EXERCISE AIM | Pull out each line of the data that includes the word "none".

DATA PROVIDED |

=== Begin Enclosure ===

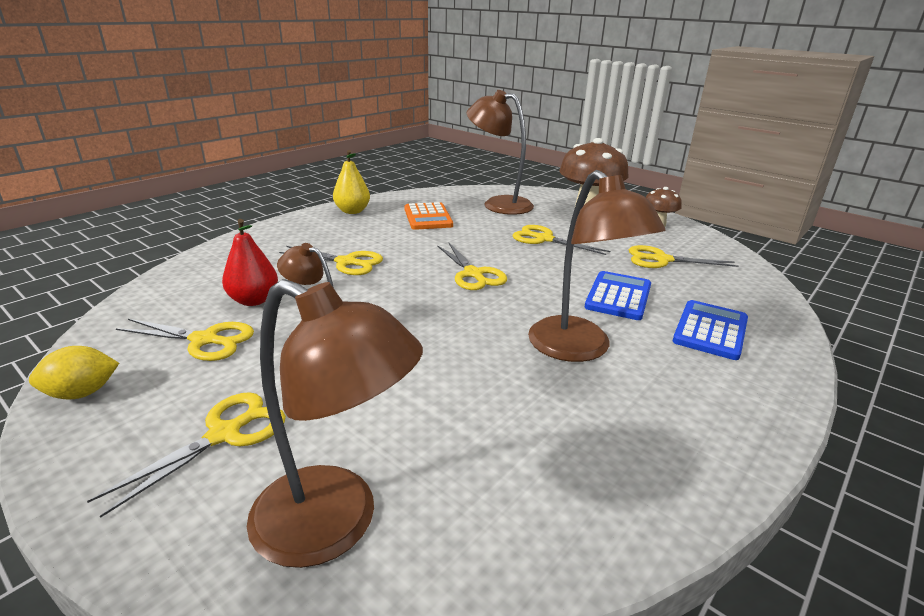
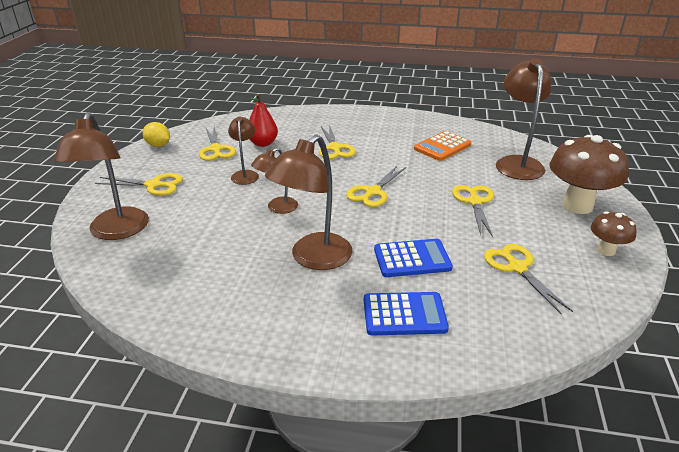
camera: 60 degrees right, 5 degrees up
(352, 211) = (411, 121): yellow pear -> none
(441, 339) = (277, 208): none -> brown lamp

=== End Enclosure ===

EXERCISE SOLUTION |
(352, 211) = (411, 121): yellow pear -> none
(441, 339) = (277, 208): none -> brown lamp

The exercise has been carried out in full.